** Required work **
Find every line in the items that contains the string "kern", and copy each of those lines.
─── Data shown ───
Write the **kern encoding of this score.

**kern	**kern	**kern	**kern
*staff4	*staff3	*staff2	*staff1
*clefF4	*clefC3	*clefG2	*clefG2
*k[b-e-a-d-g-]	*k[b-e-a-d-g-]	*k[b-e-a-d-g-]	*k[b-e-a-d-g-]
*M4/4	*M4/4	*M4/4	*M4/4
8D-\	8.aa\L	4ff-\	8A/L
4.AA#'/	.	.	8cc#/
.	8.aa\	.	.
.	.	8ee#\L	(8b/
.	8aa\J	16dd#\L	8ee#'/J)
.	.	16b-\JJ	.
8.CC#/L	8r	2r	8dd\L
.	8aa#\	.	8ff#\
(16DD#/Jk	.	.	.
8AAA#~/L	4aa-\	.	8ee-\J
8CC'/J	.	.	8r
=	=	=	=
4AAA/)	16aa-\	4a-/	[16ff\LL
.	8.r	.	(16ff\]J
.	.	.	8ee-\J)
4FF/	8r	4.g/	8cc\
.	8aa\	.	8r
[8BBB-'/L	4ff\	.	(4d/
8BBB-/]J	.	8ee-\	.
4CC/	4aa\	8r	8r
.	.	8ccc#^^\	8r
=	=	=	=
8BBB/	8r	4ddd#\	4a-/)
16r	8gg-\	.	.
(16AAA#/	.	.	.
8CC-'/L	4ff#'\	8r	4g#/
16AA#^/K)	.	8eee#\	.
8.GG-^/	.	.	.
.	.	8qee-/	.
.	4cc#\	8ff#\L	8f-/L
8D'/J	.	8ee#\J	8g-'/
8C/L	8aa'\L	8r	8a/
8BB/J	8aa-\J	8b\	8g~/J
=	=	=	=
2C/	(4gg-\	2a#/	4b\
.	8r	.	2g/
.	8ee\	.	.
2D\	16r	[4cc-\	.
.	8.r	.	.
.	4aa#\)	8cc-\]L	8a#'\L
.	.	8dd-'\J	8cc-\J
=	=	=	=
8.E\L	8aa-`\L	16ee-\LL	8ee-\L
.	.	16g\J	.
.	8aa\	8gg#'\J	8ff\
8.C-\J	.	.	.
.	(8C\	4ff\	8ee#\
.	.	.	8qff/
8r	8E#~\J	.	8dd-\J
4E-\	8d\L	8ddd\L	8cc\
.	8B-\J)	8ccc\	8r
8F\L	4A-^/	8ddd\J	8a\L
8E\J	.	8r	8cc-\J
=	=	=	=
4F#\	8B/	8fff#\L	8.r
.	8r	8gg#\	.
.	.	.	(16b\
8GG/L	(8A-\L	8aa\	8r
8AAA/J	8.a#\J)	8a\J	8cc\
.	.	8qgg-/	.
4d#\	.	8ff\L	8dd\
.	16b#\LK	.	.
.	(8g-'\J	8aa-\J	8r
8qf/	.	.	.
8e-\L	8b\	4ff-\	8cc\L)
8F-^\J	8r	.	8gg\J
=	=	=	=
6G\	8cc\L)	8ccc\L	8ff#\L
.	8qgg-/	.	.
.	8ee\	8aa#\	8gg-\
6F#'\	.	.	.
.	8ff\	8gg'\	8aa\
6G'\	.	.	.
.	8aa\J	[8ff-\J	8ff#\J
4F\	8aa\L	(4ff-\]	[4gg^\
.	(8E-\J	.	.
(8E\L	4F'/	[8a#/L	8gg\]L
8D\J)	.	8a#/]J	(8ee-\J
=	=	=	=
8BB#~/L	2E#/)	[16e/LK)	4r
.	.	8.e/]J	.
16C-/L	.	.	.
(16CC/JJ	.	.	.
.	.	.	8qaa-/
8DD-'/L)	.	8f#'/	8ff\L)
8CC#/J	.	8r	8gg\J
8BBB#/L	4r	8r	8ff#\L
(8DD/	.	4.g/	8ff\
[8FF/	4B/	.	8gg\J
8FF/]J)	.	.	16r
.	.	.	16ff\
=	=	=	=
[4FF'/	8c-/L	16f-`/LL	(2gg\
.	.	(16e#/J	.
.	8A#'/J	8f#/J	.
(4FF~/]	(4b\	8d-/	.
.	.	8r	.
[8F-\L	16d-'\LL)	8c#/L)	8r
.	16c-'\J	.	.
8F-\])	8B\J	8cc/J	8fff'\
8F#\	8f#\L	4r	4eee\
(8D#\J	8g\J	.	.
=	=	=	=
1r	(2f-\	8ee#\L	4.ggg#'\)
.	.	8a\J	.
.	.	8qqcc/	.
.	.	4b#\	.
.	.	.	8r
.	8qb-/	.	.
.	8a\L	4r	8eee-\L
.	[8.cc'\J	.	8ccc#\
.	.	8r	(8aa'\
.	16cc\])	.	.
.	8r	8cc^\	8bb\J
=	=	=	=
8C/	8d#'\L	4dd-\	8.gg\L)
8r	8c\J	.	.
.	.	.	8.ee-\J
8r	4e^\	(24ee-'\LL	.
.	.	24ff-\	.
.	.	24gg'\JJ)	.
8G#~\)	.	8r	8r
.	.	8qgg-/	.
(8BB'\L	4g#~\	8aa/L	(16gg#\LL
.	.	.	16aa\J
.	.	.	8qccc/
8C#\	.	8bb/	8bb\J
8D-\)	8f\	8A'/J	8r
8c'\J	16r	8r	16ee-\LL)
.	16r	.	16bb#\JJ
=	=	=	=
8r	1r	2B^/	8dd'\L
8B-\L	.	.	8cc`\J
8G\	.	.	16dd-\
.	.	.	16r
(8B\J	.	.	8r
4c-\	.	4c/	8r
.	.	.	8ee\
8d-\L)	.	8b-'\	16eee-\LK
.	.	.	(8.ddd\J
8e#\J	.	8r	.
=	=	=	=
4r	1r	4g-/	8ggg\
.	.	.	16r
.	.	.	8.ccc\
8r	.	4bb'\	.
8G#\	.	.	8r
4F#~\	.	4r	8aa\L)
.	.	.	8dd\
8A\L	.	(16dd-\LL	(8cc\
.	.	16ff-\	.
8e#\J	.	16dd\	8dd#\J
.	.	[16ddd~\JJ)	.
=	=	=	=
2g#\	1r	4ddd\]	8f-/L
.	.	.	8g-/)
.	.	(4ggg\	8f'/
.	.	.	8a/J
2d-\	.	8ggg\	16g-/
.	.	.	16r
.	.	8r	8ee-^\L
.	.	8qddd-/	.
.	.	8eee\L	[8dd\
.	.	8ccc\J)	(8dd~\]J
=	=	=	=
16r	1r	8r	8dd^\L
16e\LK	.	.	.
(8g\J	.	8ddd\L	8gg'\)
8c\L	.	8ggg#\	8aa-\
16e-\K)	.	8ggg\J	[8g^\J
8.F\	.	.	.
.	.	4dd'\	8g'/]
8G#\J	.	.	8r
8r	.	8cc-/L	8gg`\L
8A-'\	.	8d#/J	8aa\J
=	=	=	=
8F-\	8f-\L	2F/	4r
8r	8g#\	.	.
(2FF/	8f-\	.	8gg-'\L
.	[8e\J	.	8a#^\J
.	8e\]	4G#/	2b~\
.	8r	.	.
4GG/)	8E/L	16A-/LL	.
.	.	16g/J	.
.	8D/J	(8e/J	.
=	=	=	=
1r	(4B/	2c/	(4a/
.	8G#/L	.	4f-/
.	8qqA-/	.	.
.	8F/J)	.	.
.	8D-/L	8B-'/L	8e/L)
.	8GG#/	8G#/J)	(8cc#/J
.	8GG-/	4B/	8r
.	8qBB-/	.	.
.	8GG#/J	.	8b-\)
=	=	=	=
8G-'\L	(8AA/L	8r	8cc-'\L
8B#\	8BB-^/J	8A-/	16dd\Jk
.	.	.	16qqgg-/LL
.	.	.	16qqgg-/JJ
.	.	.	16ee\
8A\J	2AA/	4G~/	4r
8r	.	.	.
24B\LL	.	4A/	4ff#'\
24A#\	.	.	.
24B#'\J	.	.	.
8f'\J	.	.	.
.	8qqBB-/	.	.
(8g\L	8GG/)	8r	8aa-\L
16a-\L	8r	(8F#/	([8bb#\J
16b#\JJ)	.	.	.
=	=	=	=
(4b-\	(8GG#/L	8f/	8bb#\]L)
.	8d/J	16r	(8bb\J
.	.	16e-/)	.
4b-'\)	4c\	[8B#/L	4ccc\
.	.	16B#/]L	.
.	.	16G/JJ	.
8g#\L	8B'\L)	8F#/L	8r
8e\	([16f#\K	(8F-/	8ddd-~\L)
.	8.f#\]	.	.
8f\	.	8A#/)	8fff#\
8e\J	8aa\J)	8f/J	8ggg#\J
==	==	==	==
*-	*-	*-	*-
───
** Task response **
Write the **kern encoding of this score.
**kern	**kern	**kern	**kern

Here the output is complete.